■ **Problem requirements**
Find how many lines in the material hold the word "type", then state that number and nothing more.

[Start of section]

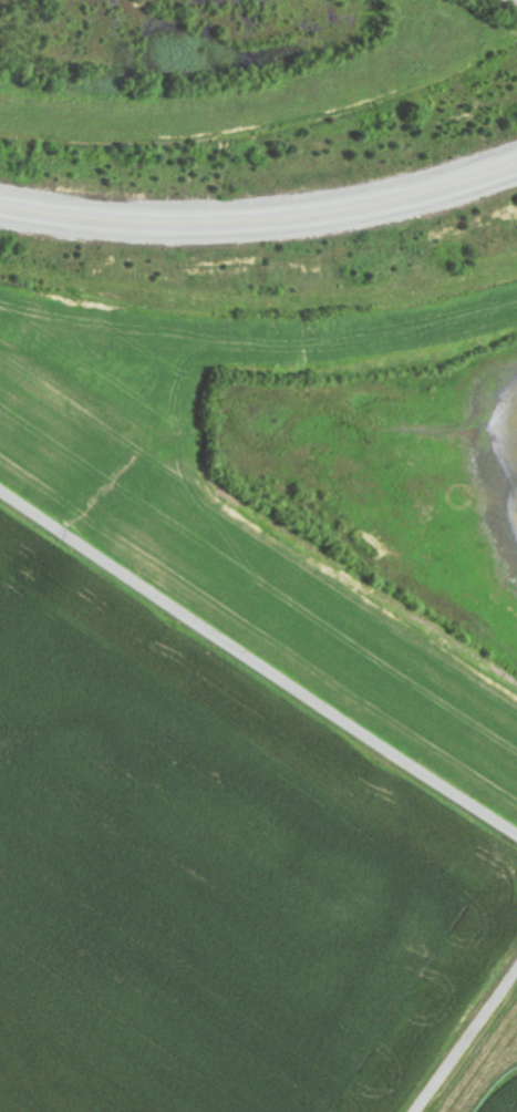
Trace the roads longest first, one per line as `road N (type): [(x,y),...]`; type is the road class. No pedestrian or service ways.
road 1 (tertiary): [(516,836),(0,492)]
road 2 (trunk): [(0,212),(95,226),(256,228),(383,210),(516,172)]
road 3 (residential): [(421,1111),(516,975)]

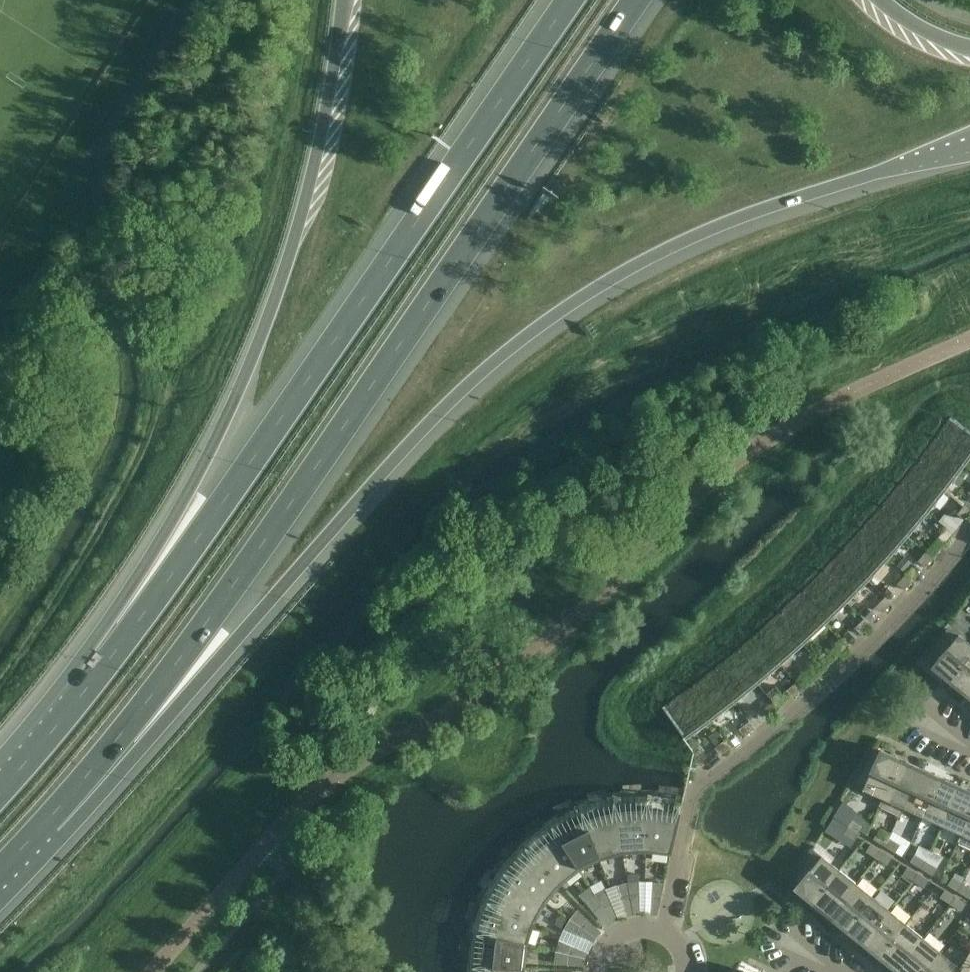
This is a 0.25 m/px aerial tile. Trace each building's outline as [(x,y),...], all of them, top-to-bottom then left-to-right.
[(125,41),(117,53),(120,55),(127,42),(125,41)] [(88,100),(80,112),(83,114),(91,101),(88,100)] [(950,417),(932,442),(961,463),(967,455),(965,453),(969,446),(969,431),(950,417)] [(932,442),(914,465),(943,487),(949,479),(947,477),(958,462),(960,464),(961,463),(932,442)] [(914,465),(896,488),(924,510),(930,503),(928,501),(940,486),(942,488),(943,487),(914,465)] [(896,488),(877,510),(905,533),(911,526),(909,524),(921,510),(923,512),(924,510),(896,488)] [(969,510),(969,508),(964,504),(956,514),(963,519),(969,510)] [(877,510),(858,532),(885,556),(891,549),(890,546),(902,533),(904,534),(905,533),(877,510)] [(944,543),(952,533),(945,528),(937,537),(944,543)] [(858,532),(838,553),(865,578),(871,571),(870,569),(882,555),(884,557),(885,556),(858,532)] [(924,566),(932,557),(925,551),(917,561),(924,566)] [(838,553),(818,574),(844,600),(851,593),(849,590),(862,577),(864,579),(865,578),(838,553)] [(818,574),(797,595),(822,621),(829,614),(827,612),(840,599),(842,601),(844,600),(818,574)] [(903,589),(911,580),(912,580),(905,574),(897,584),(903,589)] [(797,595),(776,615),(800,642),(807,635),(806,632),(819,620),(821,622),(822,621),(797,595)] [(882,612),(890,603),(891,603),(884,597),(876,606),(882,612)] [(776,615),(754,634),(778,662),(785,655),(784,653),(797,640),(799,643),(800,642),(776,615)] [(860,634),(869,625),(863,619),(854,628),(860,634)] [(969,655),(969,644),(958,634),(957,636),(948,629),(927,663),(932,667),(930,669),(944,680),(945,678),(949,681),(969,655)] [(754,634),(732,653),(755,681),(762,675),(761,672),(775,660),(777,662),(778,662),(754,634)] [(838,656),(847,647),(841,641),(832,649),(838,656)] [(732,653),(709,672),(732,700),(739,694),(738,691),(752,680),(754,682),(755,681),(732,653)] [(949,681),(953,684),(951,686),(964,697),(969,690),(969,655),(949,681)] [(815,677),(824,668),(818,661),(809,670),(815,677)] [(709,672),(686,689),(708,718),(716,712),(714,710),(729,699),(731,701),(732,700),(709,672)] [(792,697),(801,689),(796,682),(786,690),(792,697)] [(708,718),(686,689),(662,707),(683,737),(691,730),(690,728),(705,717),(707,719),(708,718)] [(768,717),(777,709),(778,709),(772,702),(762,710),(768,717)] [(744,736),(754,728),(748,721),(738,729),(744,736)] [(719,755),(729,747),(724,740),(714,748),(719,755)] [(879,807),(899,761),(895,759),(896,757),(880,750),(879,752),(873,749),(852,783),(862,788),(861,790),(881,799),(878,806),(879,807)] [(879,807),(898,816),(920,768),(905,761),(904,763),(899,761),(879,807)] [(920,768),(898,816),(900,816),(903,809),(921,817),(939,779),(934,777),(935,775),(920,768)] [(921,817),(941,826),(959,786),(944,779),(943,781),(939,779),(921,817)] [(941,826),(959,835),(956,842),(957,842),(969,815),(969,791),(959,786),(941,826)] [(646,810),(615,813),(621,852),(639,851),(638,848),(645,847),(646,810)] [(646,810),(645,847),(652,848),(651,851),(670,853),(678,814),(646,810)] [(615,813),(584,821),(598,855),(604,854),(605,857),(621,852),(615,813)] [(969,848),(969,815),(957,842),(969,848)] [(847,827),(858,833),(863,826),(852,819),(847,827)] [(584,821),(556,836),(578,869),(593,862),(592,859),(598,855),(584,821)] [(858,833),(847,827),(843,834),(854,841),(858,833)] [(884,846),(888,838),(878,832),(873,839),(884,846)] [(556,836),(532,855),(557,881),(562,877),(564,880),(578,869),(556,836)] [(888,838),(884,846),(894,852),(899,845),(888,838)] [(876,858),(880,851),(870,844),(865,852),(876,858)] [(812,902),(838,870),(821,856),(820,857),(811,850),(789,884),(794,888),(793,890),(807,901),(808,899),(812,902)] [(880,851),(876,858),(886,865),(891,857),(880,851)] [(532,855),(511,879),(544,902),(555,889),(553,887),(557,881),(532,855)] [(920,869),(925,861),(914,855),(910,862),(920,869)] [(925,861),(920,869),(931,875),(936,868),(925,861)] [(913,881),(917,874),(907,867),(902,874),(913,881)] [(855,884),(838,870),(812,902),(816,905),(814,907),(827,918),(855,884)] [(917,874),(913,881),(923,888),(928,880),(917,874)] [(958,892),(962,884),(952,878),(947,885),(958,892)] [(511,879),(496,906),(529,921),(533,915),(536,917),(544,902),(511,879)] [(627,882),(629,895),(639,895),(639,881),(627,882)] [(629,895),(627,882),(615,885),(619,898),(629,895)] [(660,896),(661,892),(663,883),(651,882),(650,895),(660,896)] [(872,897),(855,884),(827,918),(840,929),(842,927),(846,930),(872,897)] [(958,892),(968,898),(969,895),(969,889),(962,884),(958,892)] [(601,906),(594,895),(589,887),(578,895),(593,912),(601,906)] [(594,895),(601,906),(610,901),(605,889),(594,895)] [(950,904),(955,897),(944,890),(939,897),(950,904)] [(889,911),(872,897),(846,930),(849,933),(848,935),(861,945),(889,911)] [(955,897),(950,904),(961,911),(965,903),(955,897)] [(496,906),(486,936),(525,945),(531,929),(527,927),(529,921),(496,906)] [(569,919),(580,927),(587,919),(577,910),(569,919)] [(906,924),(889,911),(861,945),(874,956),(875,954),(879,957),(906,924)] [(580,927),(569,919),(563,930),(575,936),(580,927)] [(906,924),(879,957),(883,960),(881,962),(894,971),(895,971),(922,938),(906,924)] [(486,936),(482,968),(519,968),(520,962),(523,962),(525,945),(486,936)] [(922,938),(895,971),(923,971),(939,952),(922,938)] [(555,951),(568,954),(571,945),(559,940),(555,951)] [(568,954),(555,951),(553,964),(567,964),(568,954)] [(923,971),(957,971),(959,970),(956,967),(957,966),(939,952),(923,971)]
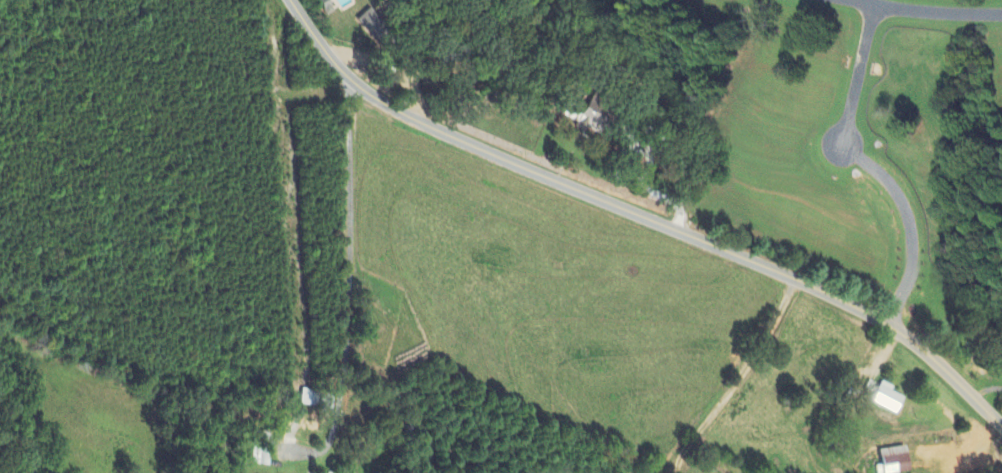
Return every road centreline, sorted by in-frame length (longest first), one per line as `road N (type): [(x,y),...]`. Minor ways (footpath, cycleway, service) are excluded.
road 1 (residential): [(1001,422),(914,339),(851,299),(513,167),(388,105),(332,58),(293,0)]
road 2 (residential): [(1001,14),(843,0)]
road 3 (residential): [(838,147),(869,5)]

[End of section]

■ **Expected answer**
2